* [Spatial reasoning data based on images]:
================================

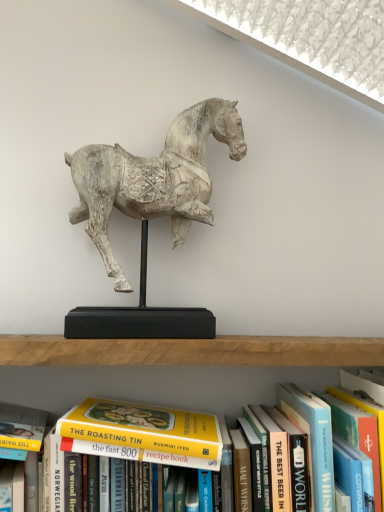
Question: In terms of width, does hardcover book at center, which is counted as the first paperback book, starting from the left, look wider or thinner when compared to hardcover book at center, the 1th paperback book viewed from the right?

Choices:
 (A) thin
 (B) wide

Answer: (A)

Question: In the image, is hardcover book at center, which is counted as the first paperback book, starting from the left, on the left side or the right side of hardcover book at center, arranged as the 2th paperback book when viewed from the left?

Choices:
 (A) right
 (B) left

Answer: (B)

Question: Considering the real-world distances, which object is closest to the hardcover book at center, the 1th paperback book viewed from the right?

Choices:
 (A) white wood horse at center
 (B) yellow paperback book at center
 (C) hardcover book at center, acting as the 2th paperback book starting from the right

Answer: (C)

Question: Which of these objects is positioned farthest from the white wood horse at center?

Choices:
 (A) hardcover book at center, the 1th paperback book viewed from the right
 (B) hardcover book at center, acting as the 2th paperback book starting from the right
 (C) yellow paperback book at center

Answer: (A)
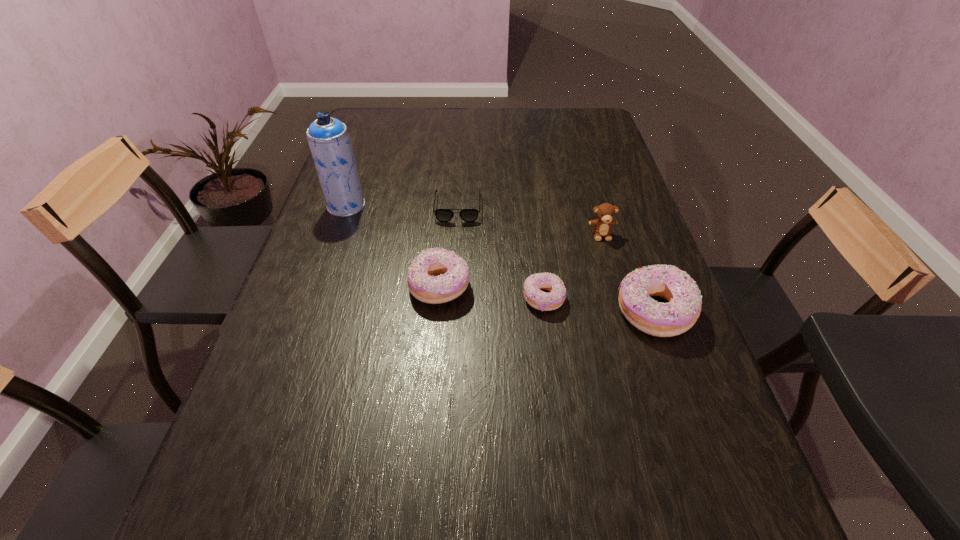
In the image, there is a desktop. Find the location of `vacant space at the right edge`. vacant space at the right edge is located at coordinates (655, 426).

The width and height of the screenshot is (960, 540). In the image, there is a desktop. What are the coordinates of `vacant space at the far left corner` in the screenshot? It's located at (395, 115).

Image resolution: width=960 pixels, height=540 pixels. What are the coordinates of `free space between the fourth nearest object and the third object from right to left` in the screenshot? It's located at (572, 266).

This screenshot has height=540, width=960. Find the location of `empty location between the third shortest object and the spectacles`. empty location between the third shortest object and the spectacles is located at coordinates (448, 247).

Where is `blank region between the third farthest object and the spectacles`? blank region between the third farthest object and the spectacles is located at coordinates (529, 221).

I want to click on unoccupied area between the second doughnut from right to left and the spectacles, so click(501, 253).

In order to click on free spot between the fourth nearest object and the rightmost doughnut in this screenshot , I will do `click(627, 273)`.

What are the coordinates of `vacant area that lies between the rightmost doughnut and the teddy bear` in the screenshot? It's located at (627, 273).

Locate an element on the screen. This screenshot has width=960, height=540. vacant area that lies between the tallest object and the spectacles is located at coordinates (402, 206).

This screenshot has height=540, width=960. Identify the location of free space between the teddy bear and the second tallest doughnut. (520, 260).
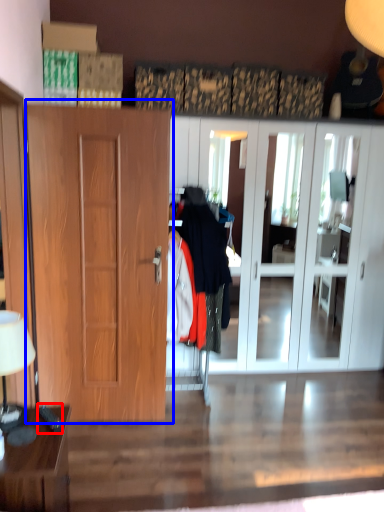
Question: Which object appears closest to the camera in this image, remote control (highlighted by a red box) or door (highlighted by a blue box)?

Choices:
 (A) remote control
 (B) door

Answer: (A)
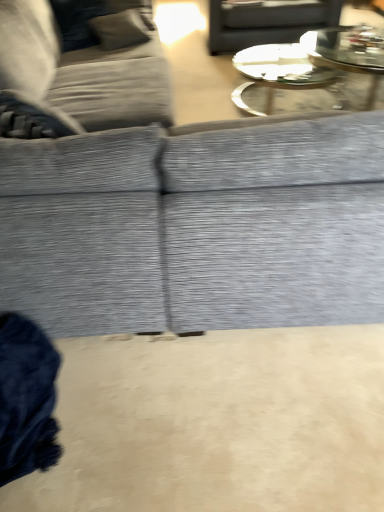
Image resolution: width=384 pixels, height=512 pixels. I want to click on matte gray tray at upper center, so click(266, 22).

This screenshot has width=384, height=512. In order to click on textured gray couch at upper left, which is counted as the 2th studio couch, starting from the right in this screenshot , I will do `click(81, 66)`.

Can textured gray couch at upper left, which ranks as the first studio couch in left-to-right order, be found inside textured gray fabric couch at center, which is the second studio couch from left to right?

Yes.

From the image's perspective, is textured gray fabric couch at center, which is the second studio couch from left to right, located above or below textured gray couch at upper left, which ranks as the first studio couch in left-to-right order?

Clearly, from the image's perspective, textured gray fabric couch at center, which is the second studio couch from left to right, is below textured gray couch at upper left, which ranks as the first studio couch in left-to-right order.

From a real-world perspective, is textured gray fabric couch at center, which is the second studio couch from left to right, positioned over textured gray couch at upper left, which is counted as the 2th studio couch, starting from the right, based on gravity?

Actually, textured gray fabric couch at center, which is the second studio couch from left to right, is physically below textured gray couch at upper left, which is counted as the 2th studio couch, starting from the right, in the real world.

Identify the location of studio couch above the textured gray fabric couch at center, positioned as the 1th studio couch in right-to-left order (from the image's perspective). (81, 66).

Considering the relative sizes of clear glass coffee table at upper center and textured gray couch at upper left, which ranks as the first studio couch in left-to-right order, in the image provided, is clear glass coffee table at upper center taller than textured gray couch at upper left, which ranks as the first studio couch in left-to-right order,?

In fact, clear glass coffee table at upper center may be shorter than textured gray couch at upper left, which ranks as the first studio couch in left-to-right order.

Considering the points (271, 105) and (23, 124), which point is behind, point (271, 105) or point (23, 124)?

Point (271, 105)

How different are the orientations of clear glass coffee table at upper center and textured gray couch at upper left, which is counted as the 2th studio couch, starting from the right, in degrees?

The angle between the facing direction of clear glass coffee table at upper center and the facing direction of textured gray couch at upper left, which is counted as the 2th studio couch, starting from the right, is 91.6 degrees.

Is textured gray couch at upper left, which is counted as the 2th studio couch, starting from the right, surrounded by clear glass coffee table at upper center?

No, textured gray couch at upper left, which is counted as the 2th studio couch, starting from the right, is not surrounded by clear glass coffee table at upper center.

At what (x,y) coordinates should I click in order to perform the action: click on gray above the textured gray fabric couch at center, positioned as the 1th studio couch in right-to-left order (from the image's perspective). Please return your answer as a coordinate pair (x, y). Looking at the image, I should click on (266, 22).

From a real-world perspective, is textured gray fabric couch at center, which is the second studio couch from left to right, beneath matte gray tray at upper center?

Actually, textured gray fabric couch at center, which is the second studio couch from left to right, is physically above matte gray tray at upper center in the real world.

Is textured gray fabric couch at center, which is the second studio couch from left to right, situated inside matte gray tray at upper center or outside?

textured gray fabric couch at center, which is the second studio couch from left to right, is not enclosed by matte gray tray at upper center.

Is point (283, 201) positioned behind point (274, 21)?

================================

* [Stated exercise]:
Render as a JSON list of strings the part of the material above that opens with the line containing "In the image, there is a desktop. Find" and closes with the line containing "This screenshot has height=540, width=960. Find", one string per line and blank lines left out.

* [In response]:
[
  "In the image, there is a desktop. Find the location of `vacant space at the right edge`. vacant space at the right edge is located at coordinates (655, 426).",
  "The width and height of the screenshot is (960, 540). In the image, there is a desktop. What are the coordinates of `vacant space at the far left corner` in the screenshot? It's located at (395, 115).",
  "Image resolution: width=960 pixels, height=540 pixels. What are the coordinates of `free space between the fourth nearest object and the third object from right to left` in the screenshot? It's located at (572, 266).",
  "This screenshot has height=540, width=960. Find the location of `empty location between the third shortest object and the spectacles`. empty location between the third shortest object and the spectacles is located at coordinates (448, 247)."
]